▶ _Task details_:
Could you retype exactly the line containing "The Sechskantmutter/weiß moved" and every line after it in the data below, leaving out the pictures?

(Beginning of Data for this exercise)

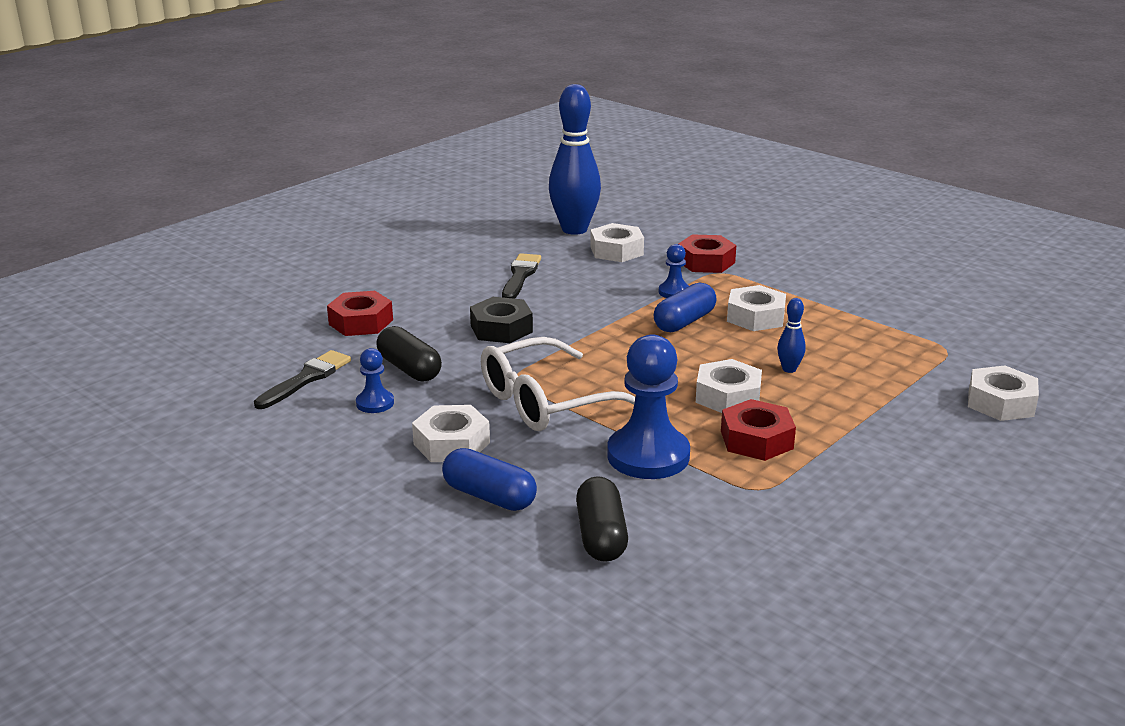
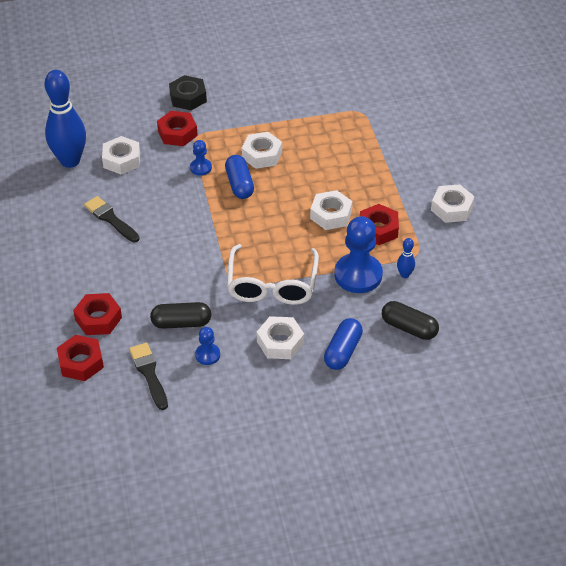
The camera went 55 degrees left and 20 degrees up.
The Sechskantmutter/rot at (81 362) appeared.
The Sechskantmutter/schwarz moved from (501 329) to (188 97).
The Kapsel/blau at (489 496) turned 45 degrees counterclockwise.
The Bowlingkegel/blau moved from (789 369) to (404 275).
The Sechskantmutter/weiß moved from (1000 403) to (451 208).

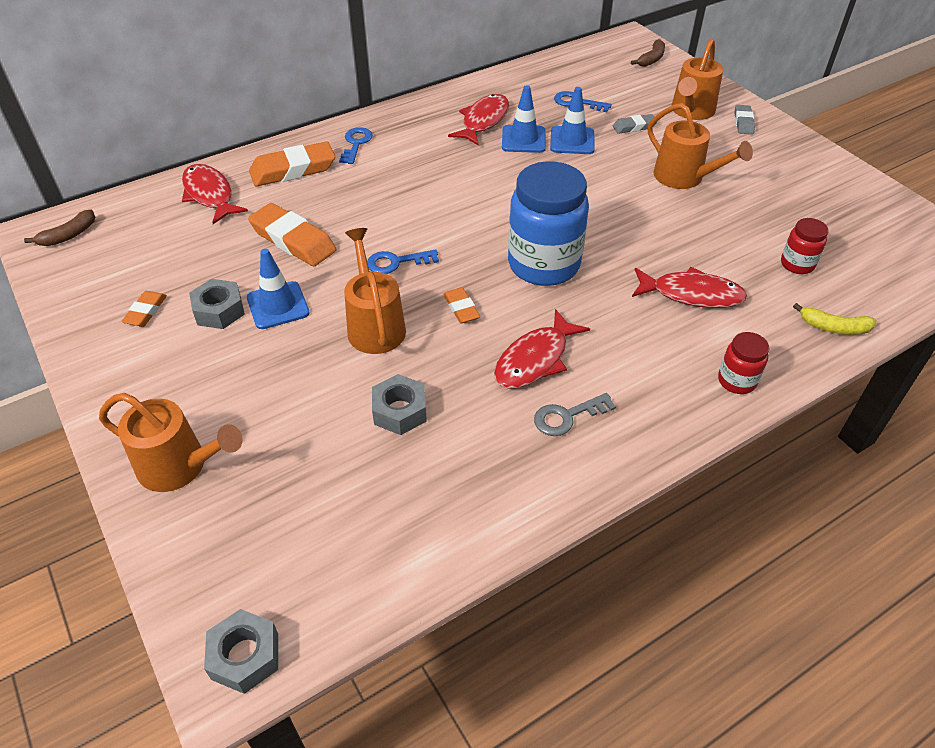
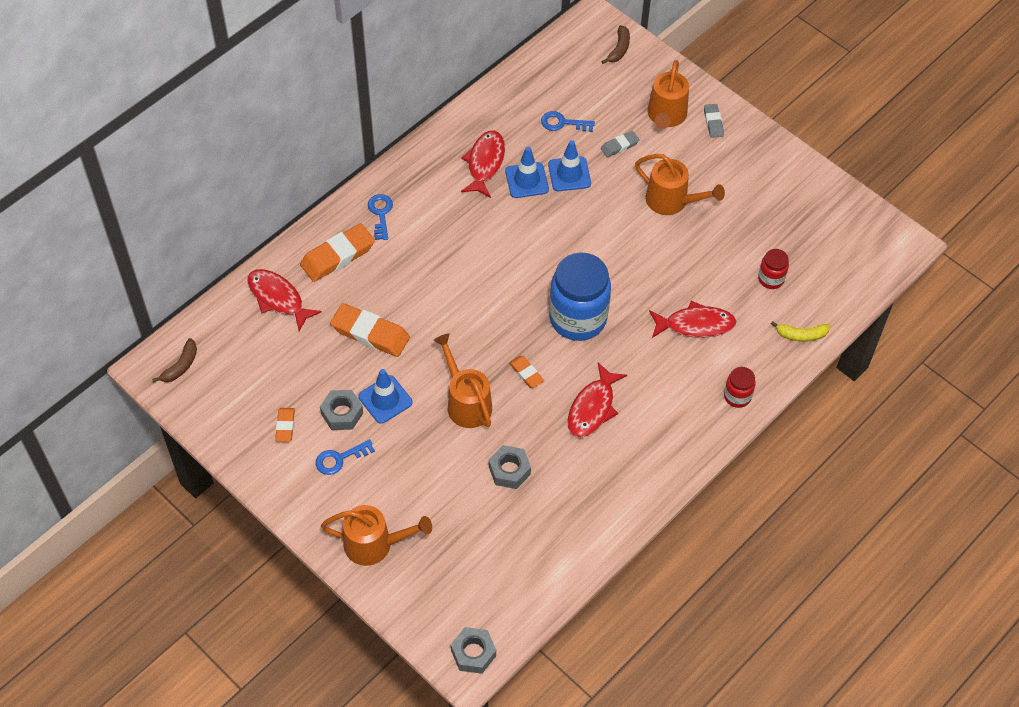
The camera went 15 degrees left and 10 degrees up.
The Schlüssel/blau moved from (396 262) to (340 459).
The Schlüssel/grau at (567 416) disappeared.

(End of Data for this exercise)

▶ _Task answer_:
The Sechskantmutter/weiß moved from (1000 403) to (451 208).

The camera went 15 degrees left and 10 degrees up.
The Schlüssel/blau moved from (396 262) to (340 459).
The Schlüssel/grau at (567 416) disappeared.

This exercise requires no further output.